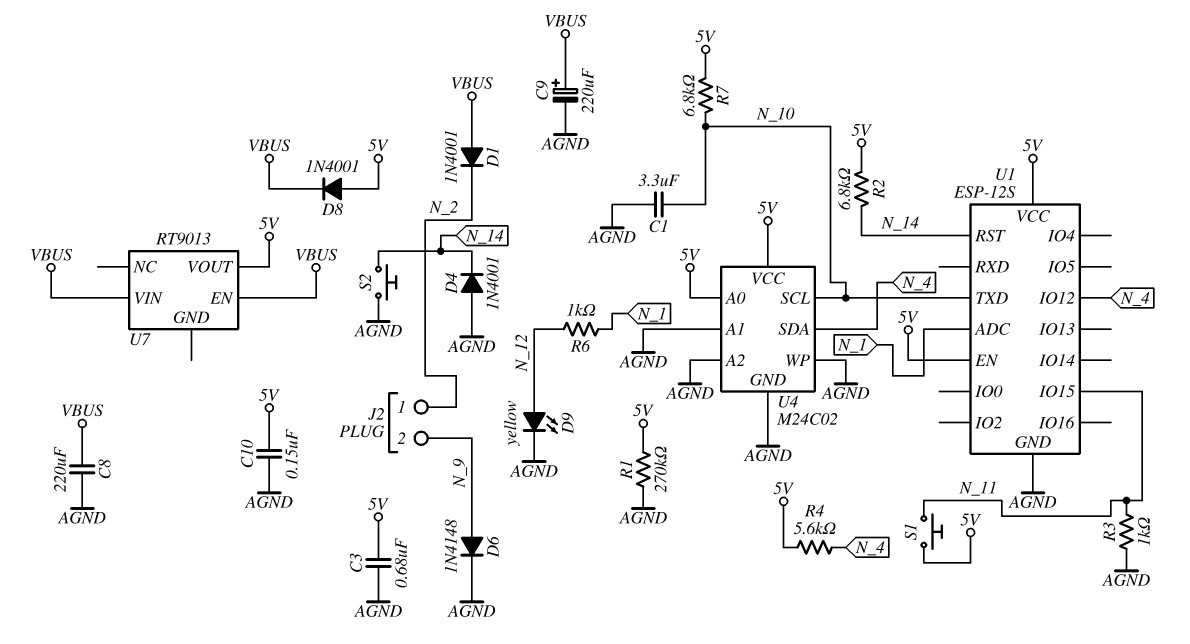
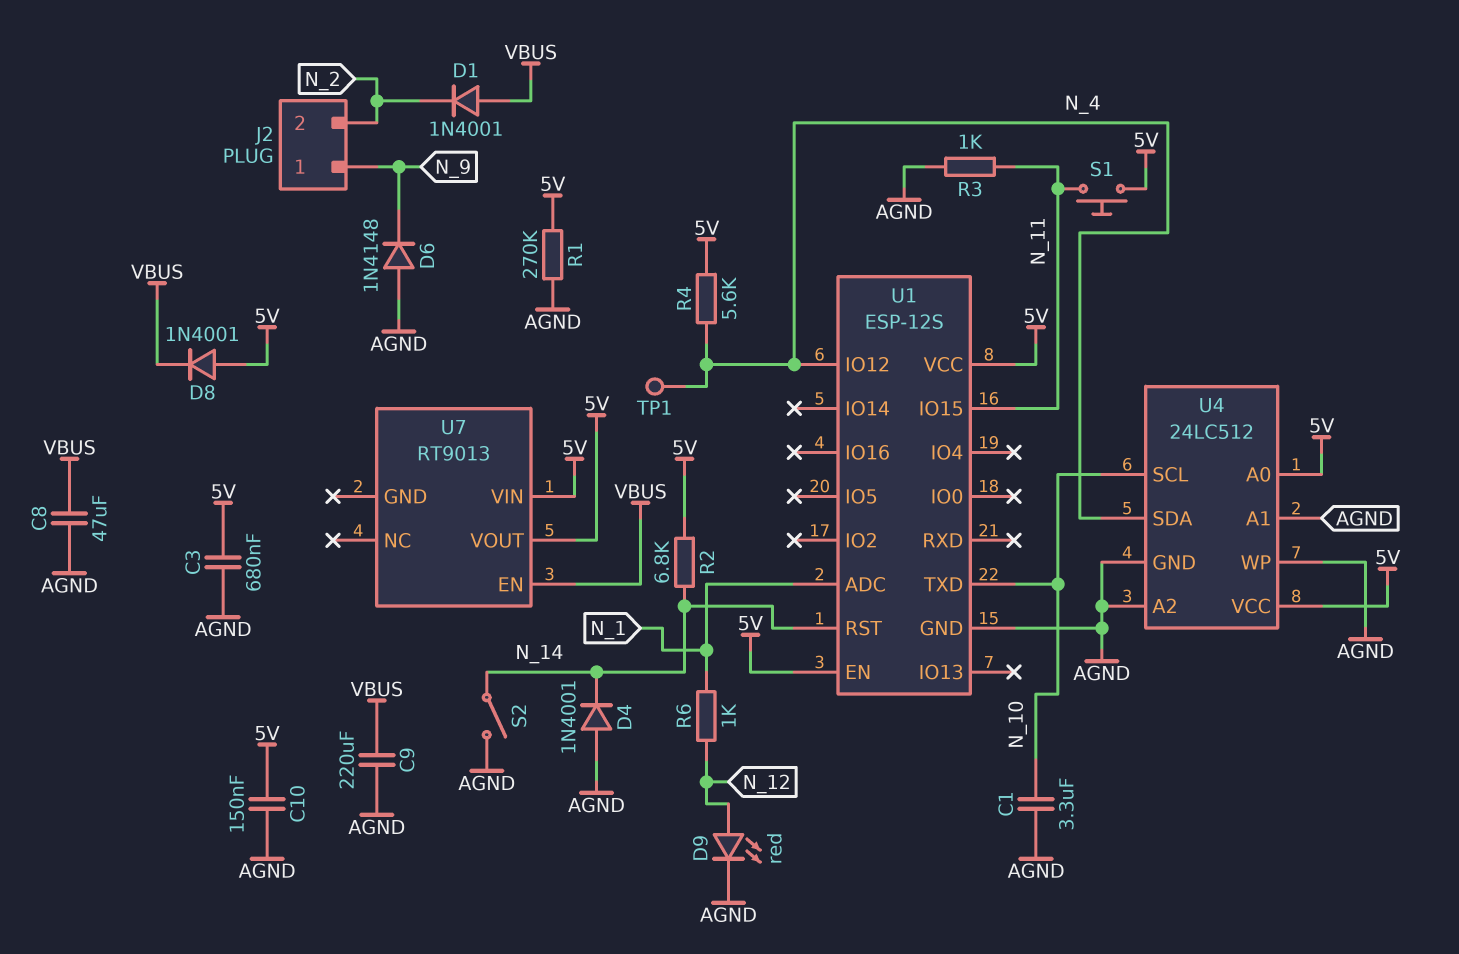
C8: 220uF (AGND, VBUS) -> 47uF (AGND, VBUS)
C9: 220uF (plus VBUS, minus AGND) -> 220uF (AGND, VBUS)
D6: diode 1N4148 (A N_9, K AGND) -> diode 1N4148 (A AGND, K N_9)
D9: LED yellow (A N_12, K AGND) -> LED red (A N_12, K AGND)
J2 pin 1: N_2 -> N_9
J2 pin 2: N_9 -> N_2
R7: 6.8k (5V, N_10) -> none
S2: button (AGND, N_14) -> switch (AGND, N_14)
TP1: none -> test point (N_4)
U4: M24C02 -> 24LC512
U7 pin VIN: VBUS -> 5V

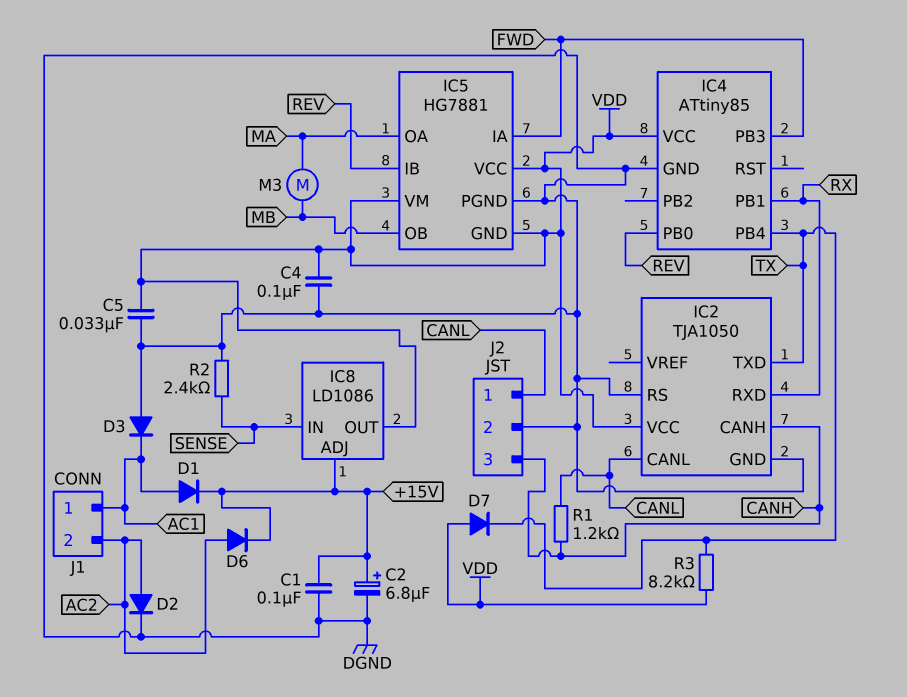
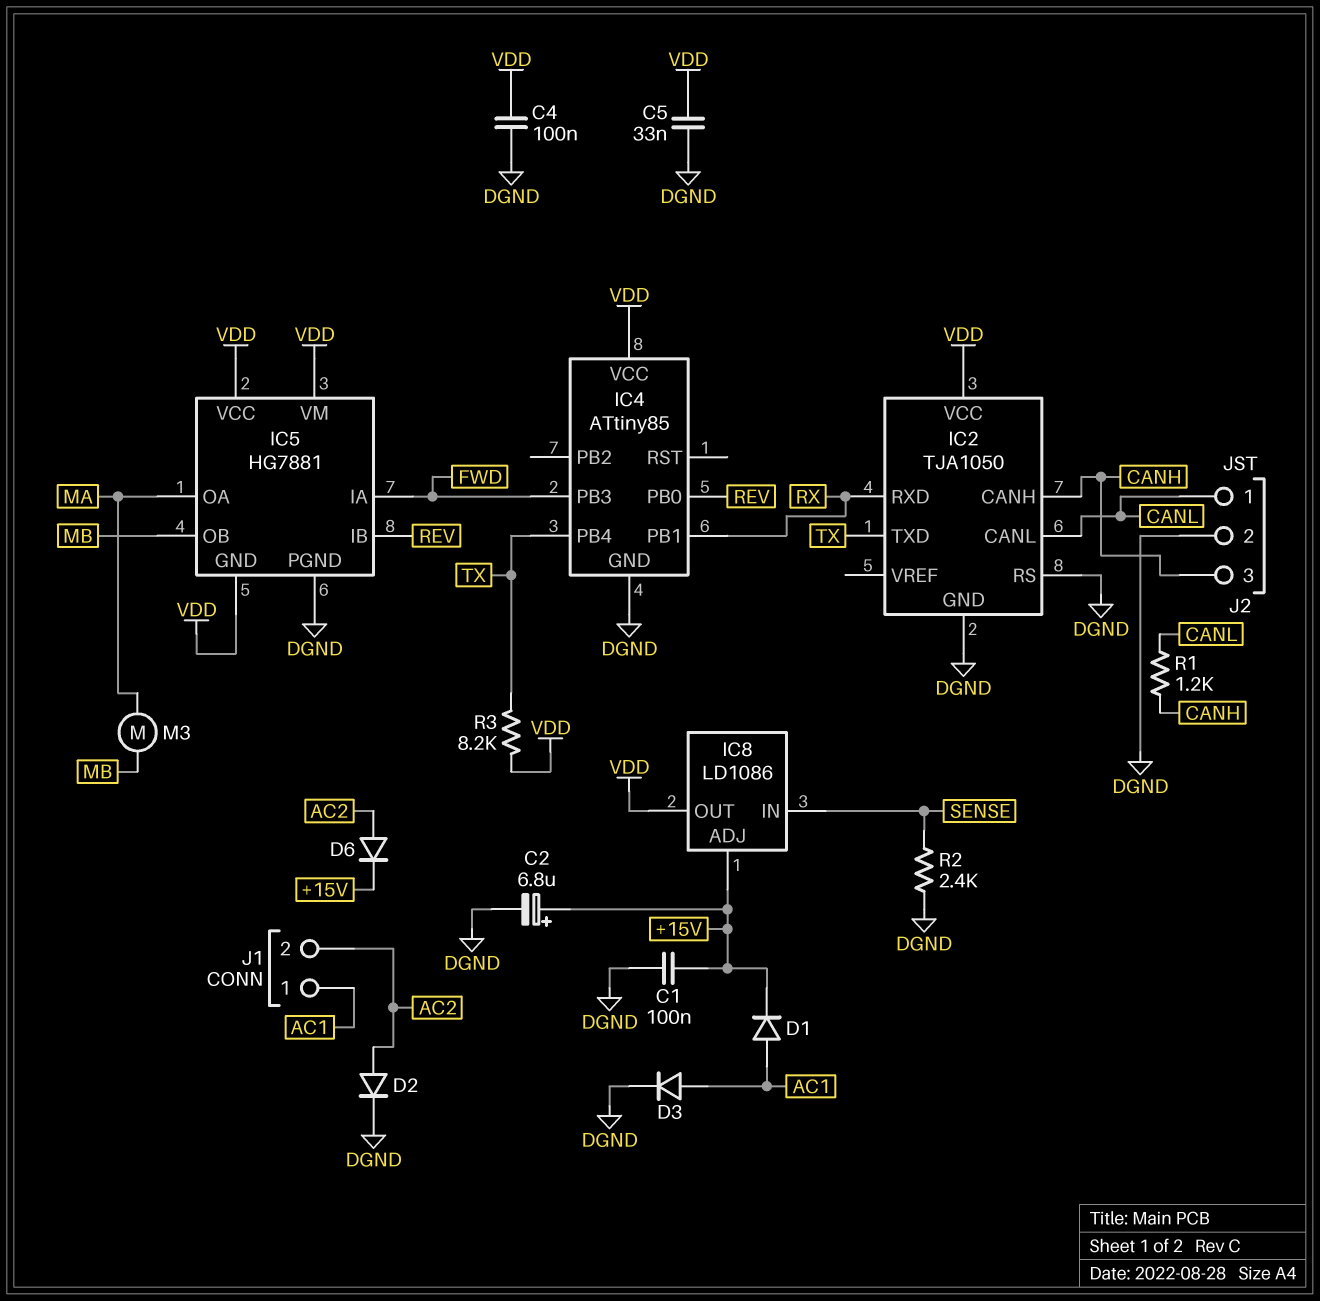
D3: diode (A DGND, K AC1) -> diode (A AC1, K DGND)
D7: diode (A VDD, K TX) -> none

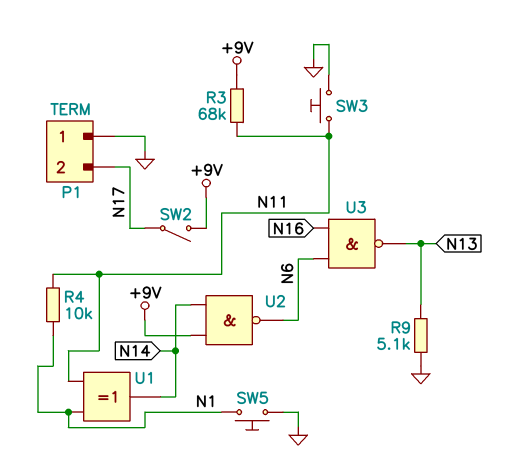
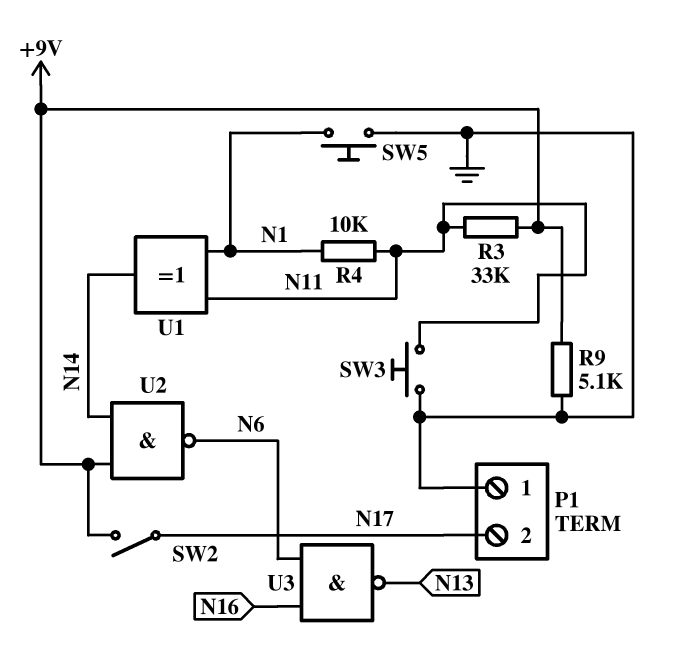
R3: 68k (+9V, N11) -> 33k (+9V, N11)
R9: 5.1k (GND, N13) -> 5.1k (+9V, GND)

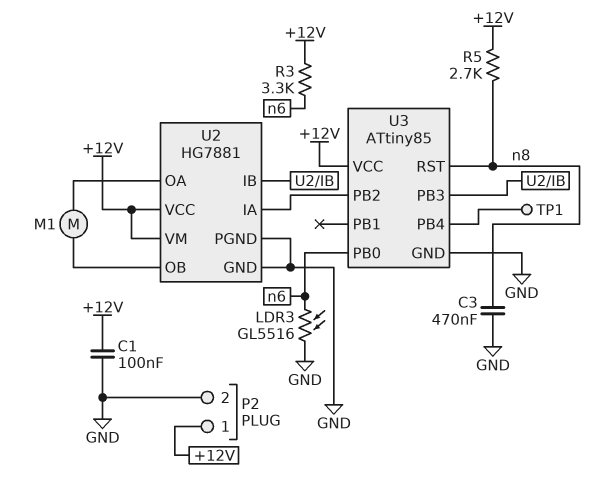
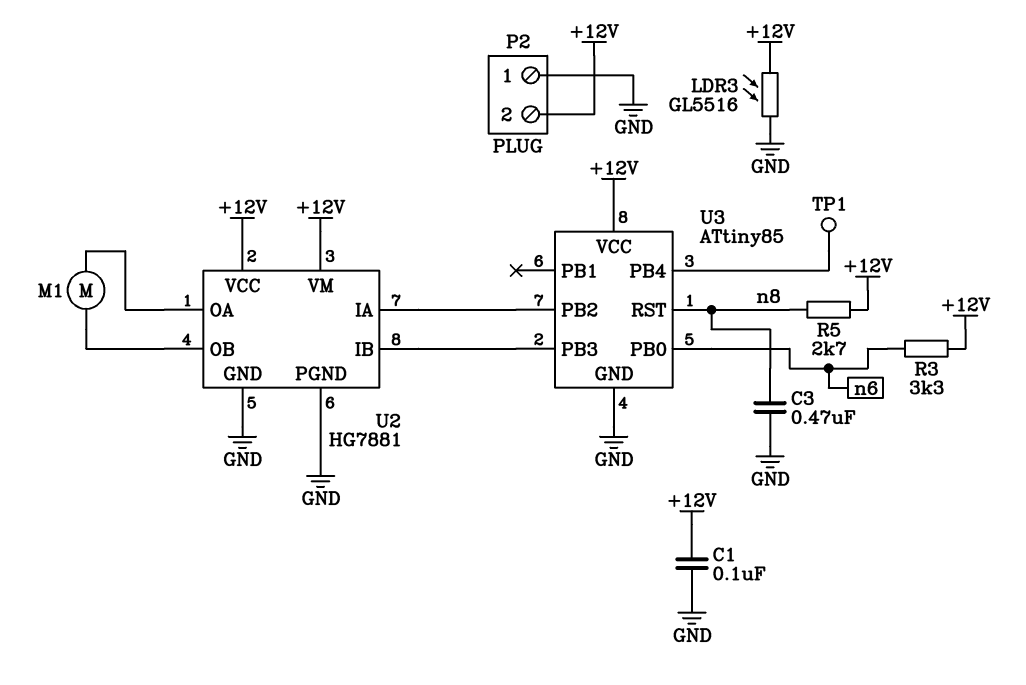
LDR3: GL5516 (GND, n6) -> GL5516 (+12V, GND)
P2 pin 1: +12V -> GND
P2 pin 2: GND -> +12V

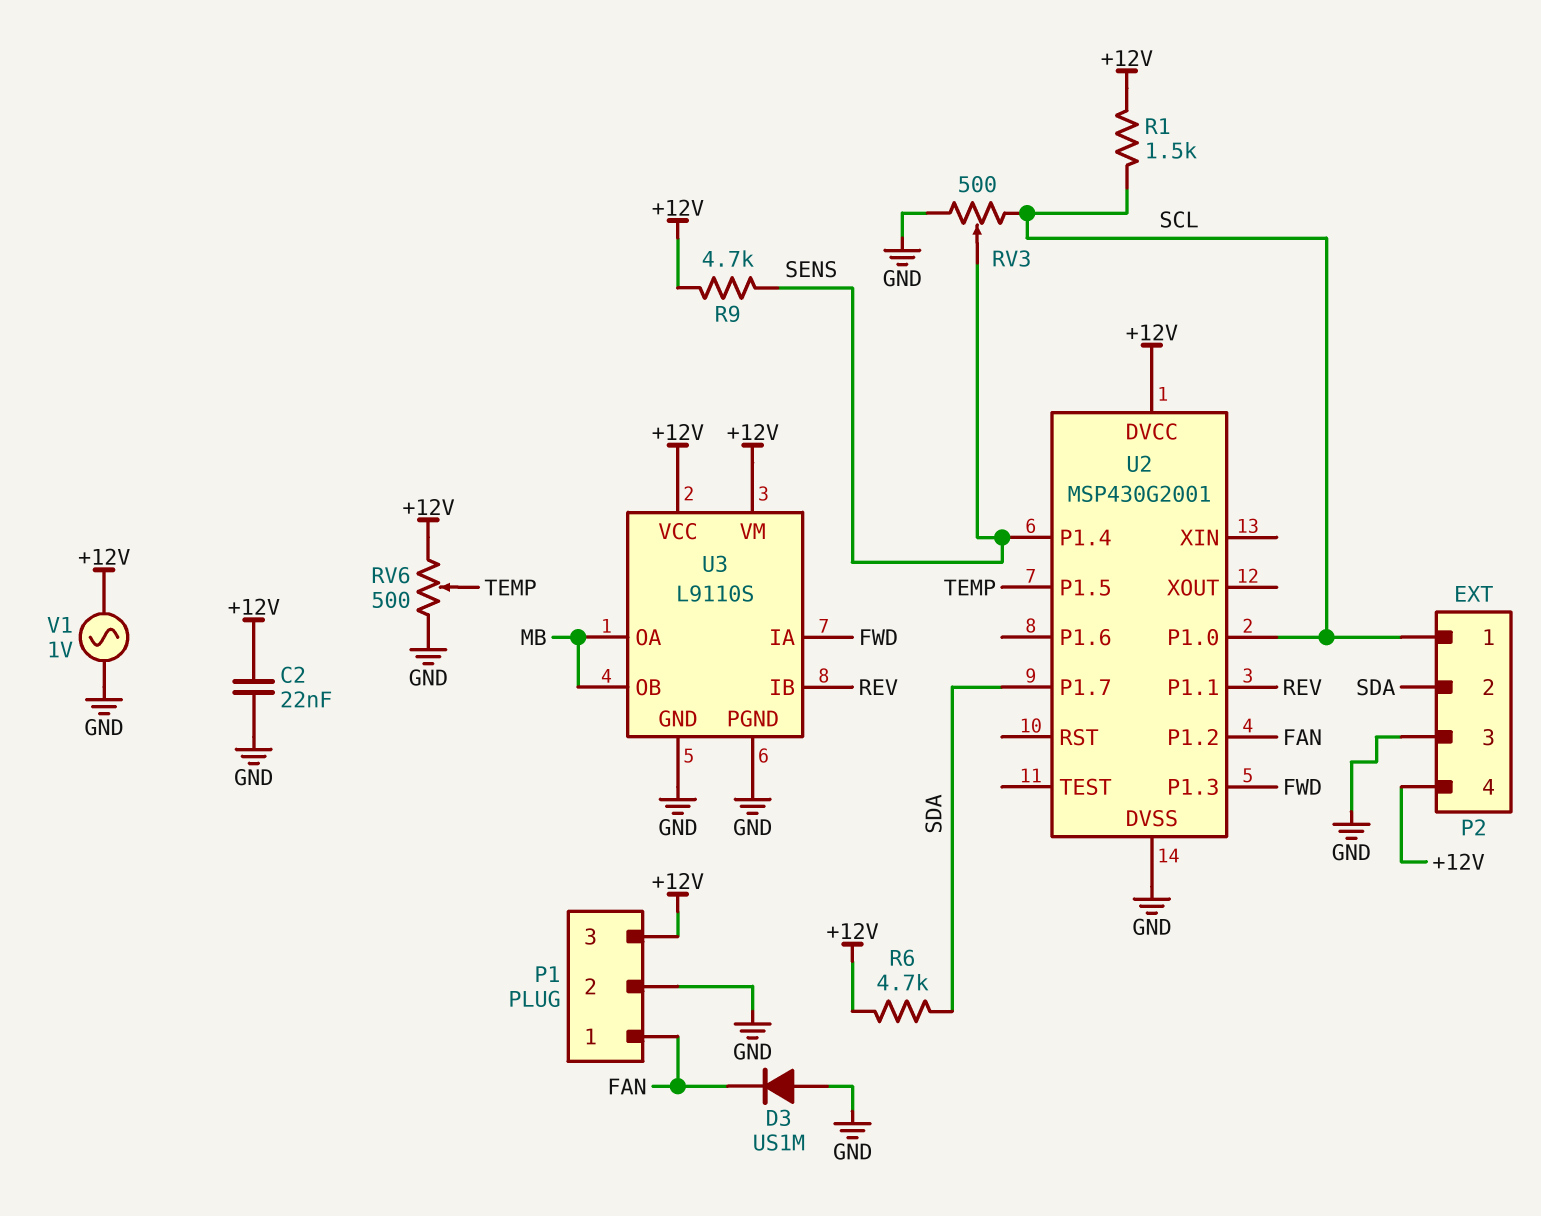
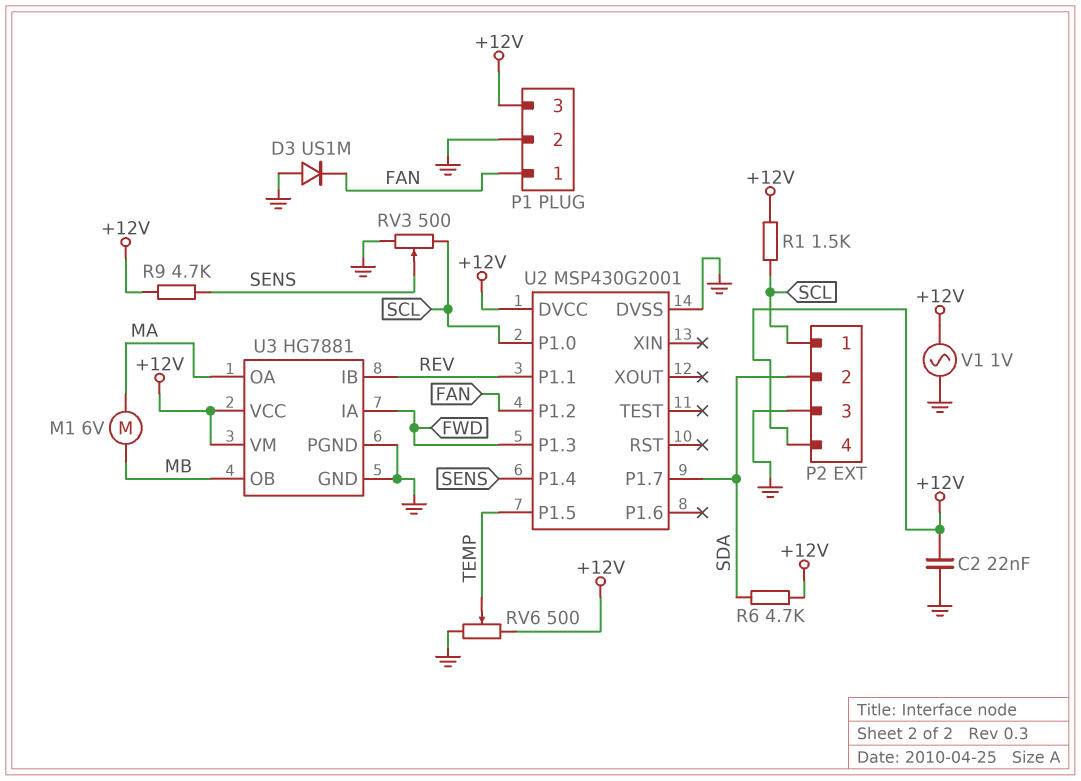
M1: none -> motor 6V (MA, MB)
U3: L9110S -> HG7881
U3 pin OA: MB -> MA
====================
__The task__
Every line from the one containing "C9: 220uF (plus" to the last line of the material must be returned exactly. Leave out any pictures.

__Response below__
C9: 220uF (plus VBUS, minus AGND) -> 220uF (AGND, VBUS)
D6: diode 1N4148 (A N_9, K AGND) -> diode 1N4148 (A AGND, K N_9)
D9: LED yellow (A N_12, K AGND) -> LED red (A N_12, K AGND)
J2 pin 1: N_2 -> N_9
J2 pin 2: N_9 -> N_2
R7: 6.8k (5V, N_10) -> none
S2: button (AGND, N_14) -> switch (AGND, N_14)
TP1: none -> test point (N_4)
U4: M24C02 -> 24LC512
U7 pin VIN: VBUS -> 5V

D3: diode (A DGND, K AC1) -> diode (A AC1, K DGND)
D7: diode (A VDD, K TX) -> none

R3: 68k (+9V, N11) -> 33k (+9V, N11)
R9: 5.1k (GND, N13) -> 5.1k (+9V, GND)

LDR3: GL5516 (GND, n6) -> GL5516 (+12V, GND)
P2 pin 1: +12V -> GND
P2 pin 2: GND -> +12V

M1: none -> motor 6V (MA, MB)
U3: L9110S -> HG7881
U3 pin OA: MB -> MA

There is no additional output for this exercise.